Do this
Rewrite the data from the line containing "aspen [1424, 2013]" through the line containing "I want to click on shapeless, so", inclusive, with "element" replaced by "item" and everything else left unchanged.

Information shown

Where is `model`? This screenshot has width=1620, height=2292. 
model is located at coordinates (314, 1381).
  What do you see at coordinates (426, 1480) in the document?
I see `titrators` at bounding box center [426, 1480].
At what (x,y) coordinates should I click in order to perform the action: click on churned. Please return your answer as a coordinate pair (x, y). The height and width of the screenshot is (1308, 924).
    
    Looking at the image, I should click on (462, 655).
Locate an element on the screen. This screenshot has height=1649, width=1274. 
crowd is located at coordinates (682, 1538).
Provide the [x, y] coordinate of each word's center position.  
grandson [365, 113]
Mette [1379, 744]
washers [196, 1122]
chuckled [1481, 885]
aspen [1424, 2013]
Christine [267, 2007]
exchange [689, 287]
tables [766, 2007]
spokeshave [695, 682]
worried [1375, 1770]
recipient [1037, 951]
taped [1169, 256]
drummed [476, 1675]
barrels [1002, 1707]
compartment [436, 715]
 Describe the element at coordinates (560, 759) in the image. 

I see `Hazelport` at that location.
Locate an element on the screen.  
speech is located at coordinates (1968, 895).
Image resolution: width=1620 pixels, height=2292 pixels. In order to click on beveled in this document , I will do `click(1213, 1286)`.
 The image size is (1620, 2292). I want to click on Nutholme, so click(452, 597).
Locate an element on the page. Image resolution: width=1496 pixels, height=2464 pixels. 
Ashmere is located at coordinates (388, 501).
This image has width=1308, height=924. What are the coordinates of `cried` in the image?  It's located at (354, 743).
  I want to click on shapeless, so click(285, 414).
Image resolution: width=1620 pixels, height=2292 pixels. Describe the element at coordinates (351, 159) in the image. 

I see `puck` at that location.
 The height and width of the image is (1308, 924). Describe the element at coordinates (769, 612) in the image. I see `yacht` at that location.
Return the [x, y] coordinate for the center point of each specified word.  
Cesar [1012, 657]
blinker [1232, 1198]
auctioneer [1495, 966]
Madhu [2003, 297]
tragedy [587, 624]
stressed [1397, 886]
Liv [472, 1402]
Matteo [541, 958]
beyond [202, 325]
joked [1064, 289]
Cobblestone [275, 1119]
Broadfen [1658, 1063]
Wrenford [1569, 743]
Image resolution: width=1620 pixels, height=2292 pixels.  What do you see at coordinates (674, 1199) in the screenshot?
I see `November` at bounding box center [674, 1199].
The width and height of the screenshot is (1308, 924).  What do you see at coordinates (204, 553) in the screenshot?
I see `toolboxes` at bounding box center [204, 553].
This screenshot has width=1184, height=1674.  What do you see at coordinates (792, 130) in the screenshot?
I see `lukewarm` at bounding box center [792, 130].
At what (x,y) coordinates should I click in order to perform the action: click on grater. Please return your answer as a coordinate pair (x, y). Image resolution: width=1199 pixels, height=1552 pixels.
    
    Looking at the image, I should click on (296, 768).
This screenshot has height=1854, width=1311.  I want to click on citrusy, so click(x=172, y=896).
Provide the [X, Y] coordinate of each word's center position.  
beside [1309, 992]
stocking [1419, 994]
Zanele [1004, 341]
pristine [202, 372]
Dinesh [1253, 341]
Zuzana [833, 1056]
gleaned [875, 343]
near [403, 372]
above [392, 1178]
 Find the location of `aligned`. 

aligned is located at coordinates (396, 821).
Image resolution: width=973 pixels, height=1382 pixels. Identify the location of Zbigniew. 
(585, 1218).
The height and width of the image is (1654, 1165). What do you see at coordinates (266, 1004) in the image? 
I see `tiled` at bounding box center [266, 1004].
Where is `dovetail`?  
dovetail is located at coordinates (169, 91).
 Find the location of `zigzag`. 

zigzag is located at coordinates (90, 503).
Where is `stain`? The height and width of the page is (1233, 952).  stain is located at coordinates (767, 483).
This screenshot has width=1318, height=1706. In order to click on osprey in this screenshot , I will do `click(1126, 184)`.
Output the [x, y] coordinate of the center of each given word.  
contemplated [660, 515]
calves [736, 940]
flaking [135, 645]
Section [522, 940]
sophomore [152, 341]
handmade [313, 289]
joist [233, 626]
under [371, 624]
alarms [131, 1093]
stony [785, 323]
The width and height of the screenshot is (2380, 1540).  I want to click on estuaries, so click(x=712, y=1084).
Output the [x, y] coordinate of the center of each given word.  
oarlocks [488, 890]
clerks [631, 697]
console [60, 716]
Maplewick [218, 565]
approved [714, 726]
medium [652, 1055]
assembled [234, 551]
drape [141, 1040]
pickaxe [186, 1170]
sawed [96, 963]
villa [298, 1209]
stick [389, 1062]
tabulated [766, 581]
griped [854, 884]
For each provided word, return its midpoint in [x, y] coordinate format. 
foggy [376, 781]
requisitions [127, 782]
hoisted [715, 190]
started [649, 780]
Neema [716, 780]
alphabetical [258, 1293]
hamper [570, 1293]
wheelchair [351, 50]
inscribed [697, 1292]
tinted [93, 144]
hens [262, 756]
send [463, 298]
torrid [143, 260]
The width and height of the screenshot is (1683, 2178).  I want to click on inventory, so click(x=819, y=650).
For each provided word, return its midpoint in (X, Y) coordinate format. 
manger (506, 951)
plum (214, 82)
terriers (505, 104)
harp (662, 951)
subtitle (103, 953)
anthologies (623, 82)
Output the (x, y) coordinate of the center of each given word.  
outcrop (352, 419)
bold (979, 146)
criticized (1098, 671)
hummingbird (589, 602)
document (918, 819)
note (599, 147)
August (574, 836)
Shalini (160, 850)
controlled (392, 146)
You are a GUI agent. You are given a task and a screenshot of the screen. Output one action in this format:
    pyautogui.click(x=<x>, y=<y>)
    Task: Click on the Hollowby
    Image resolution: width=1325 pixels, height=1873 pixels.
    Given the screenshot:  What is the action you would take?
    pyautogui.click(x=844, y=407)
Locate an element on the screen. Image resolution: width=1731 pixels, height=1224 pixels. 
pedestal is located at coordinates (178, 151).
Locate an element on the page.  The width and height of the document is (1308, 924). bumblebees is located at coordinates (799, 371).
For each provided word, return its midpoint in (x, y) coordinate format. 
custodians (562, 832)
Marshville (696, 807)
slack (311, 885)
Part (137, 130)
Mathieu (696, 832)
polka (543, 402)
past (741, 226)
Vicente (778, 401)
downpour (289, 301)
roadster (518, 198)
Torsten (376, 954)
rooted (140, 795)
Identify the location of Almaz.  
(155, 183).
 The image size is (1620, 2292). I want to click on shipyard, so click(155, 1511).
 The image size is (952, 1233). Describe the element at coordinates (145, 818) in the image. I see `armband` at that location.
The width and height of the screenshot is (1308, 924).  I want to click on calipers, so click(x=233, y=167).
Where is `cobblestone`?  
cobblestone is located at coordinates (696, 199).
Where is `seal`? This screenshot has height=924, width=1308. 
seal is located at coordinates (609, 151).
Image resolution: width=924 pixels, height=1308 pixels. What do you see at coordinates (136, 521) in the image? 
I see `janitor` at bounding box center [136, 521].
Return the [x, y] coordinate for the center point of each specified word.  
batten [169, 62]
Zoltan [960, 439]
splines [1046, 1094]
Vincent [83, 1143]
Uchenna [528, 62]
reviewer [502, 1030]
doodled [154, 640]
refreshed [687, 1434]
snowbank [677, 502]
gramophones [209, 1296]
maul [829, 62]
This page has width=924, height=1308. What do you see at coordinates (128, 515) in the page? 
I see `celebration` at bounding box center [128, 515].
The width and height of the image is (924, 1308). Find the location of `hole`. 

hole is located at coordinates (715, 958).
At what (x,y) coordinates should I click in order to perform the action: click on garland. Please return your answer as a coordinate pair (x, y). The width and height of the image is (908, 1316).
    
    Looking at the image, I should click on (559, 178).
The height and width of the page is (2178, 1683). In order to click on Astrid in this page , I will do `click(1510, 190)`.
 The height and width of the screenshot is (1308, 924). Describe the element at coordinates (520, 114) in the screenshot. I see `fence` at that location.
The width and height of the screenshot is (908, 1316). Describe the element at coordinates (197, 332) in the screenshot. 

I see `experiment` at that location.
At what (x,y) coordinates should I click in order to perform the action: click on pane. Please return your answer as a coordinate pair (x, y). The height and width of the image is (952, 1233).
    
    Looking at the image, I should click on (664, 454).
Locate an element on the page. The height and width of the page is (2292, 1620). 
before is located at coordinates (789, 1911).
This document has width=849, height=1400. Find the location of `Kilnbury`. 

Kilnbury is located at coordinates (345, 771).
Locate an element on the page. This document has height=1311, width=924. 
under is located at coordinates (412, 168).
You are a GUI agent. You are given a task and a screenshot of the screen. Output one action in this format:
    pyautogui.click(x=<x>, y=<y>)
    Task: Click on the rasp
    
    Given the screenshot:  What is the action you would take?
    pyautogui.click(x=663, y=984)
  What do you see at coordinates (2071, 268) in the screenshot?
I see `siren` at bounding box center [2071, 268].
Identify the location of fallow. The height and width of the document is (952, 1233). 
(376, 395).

The result
aspen [1424, 2013]
Christine [267, 2007]
exchange [689, 287]
tables [766, 2007]
spokeshave [695, 682]
worried [1375, 1770]
recipient [1037, 951]
taped [1169, 256]
drummed [476, 1675]
barrels [1002, 1707]
compartment [436, 715]
 Describe the item at coordinates (560, 759) in the image. 

I see `Hazelport` at that location.
Locate an item on the screen.  
speech is located at coordinates (1968, 895).
Image resolution: width=1620 pixels, height=2292 pixels. In order to click on beveled in this document , I will do `click(1213, 1286)`.
 The image size is (1620, 2292). I want to click on Nutholme, so click(452, 597).
Locate an item on the page. Image resolution: width=1496 pixels, height=2464 pixels. 
Ashmere is located at coordinates (388, 501).
This image has width=1308, height=924. What are the coordinates of `cried` in the image?  It's located at (354, 743).
  I want to click on shapeless, so click(285, 414).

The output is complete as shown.